Segment Start: Dataset extract

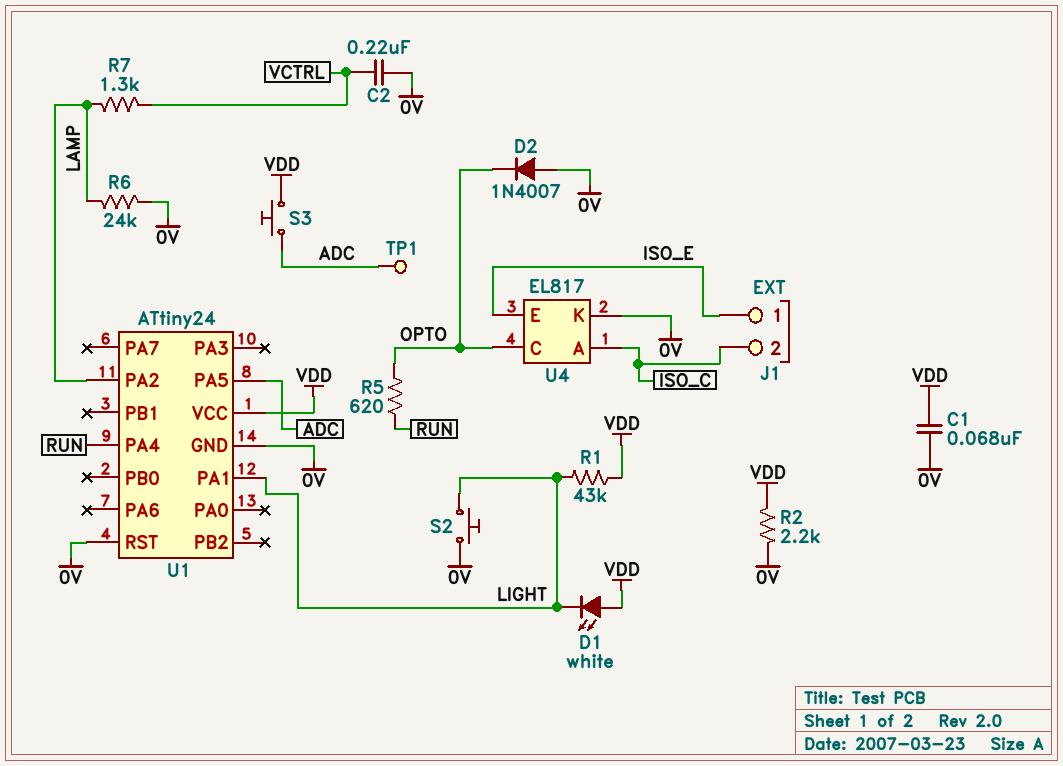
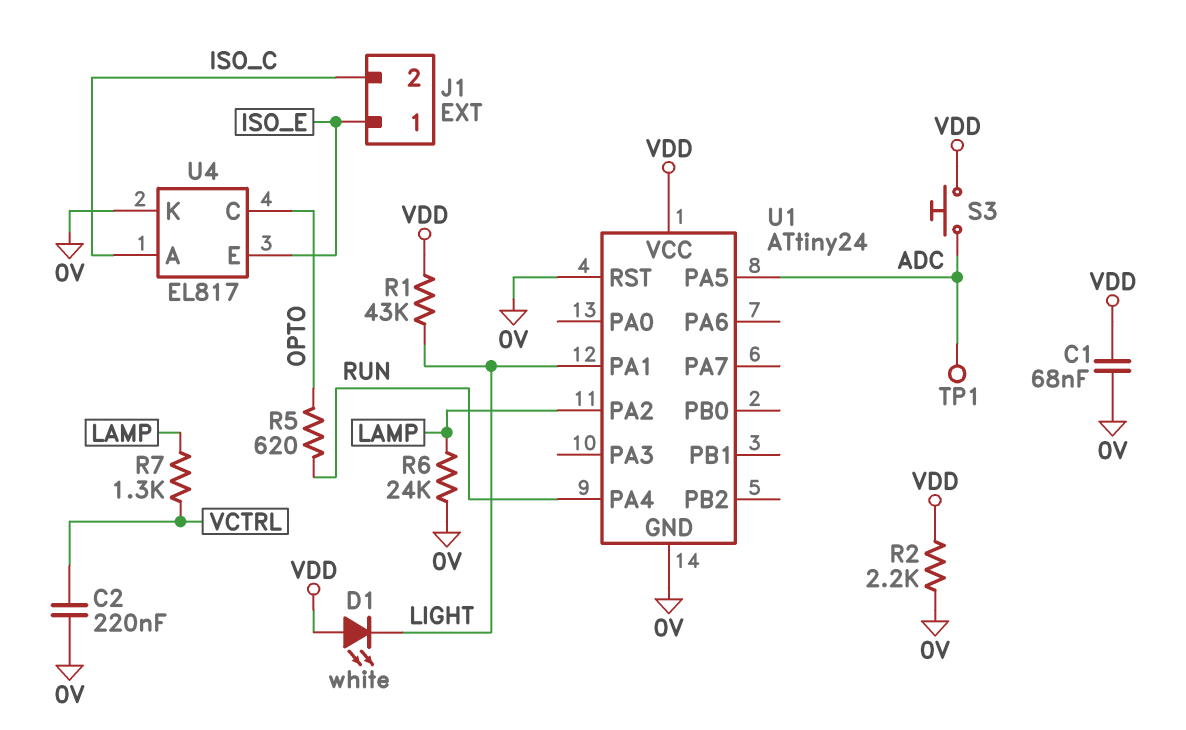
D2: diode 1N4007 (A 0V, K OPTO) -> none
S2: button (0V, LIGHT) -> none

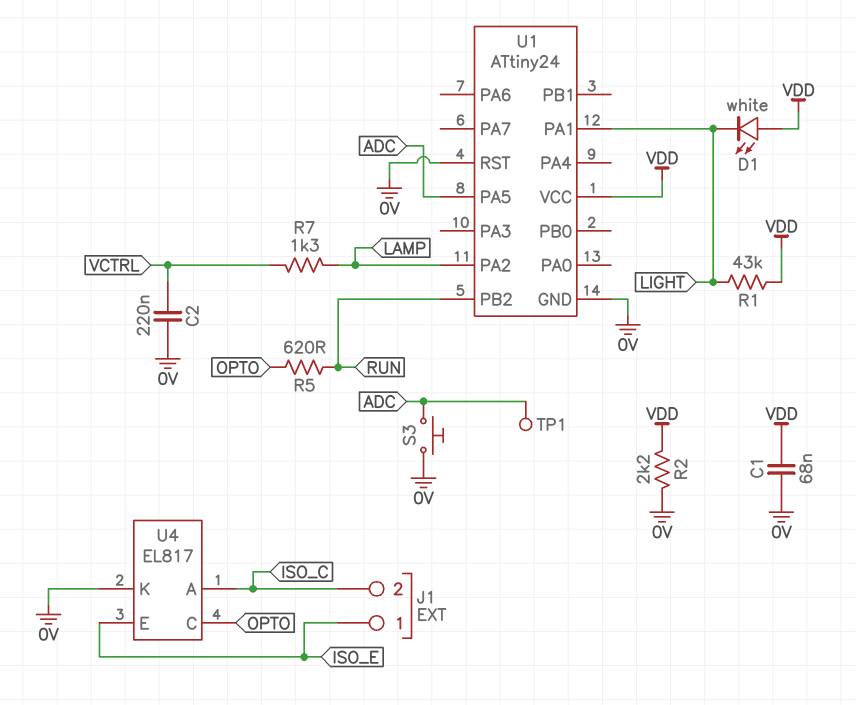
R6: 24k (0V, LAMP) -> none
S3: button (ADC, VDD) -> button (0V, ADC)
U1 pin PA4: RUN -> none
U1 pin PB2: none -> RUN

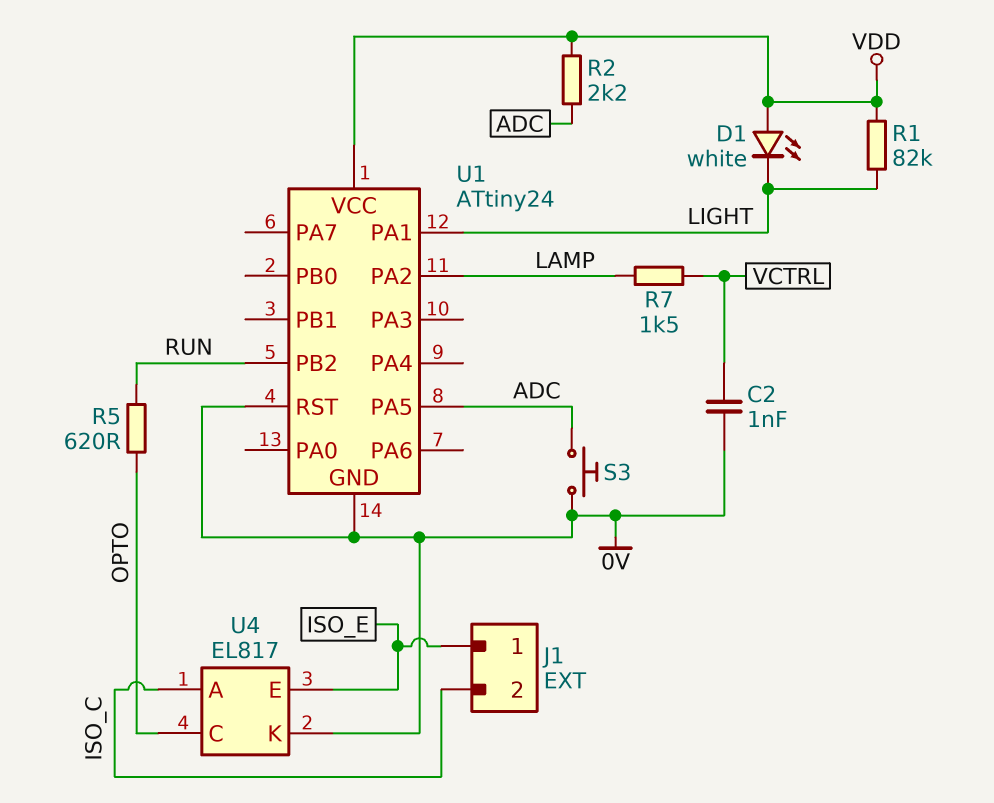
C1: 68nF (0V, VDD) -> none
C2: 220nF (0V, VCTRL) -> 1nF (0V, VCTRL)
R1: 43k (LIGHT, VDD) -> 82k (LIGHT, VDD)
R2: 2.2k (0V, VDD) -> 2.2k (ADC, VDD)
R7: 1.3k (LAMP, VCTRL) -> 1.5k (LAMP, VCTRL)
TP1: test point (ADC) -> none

Segment End: Dataset extract

:: What you need to do ::
Once the pictures are set aside, the remaining data must be transcribed exactly.

:: Result ::
D2: diode 1N4007 (A 0V, K OPTO) -> none
S2: button (0V, LIGHT) -> none

R6: 24k (0V, LAMP) -> none
S3: button (ADC, VDD) -> button (0V, ADC)
U1 pin PA4: RUN -> none
U1 pin PB2: none -> RUN

C1: 68nF (0V, VDD) -> none
C2: 220nF (0V, VCTRL) -> 1nF (0V, VCTRL)
R1: 43k (LIGHT, VDD) -> 82k (LIGHT, VDD)
R2: 2.2k (0V, VDD) -> 2.2k (ADC, VDD)
R7: 1.3k (LAMP, VCTRL) -> 1.5k (LAMP, VCTRL)
TP1: test point (ADC) -> none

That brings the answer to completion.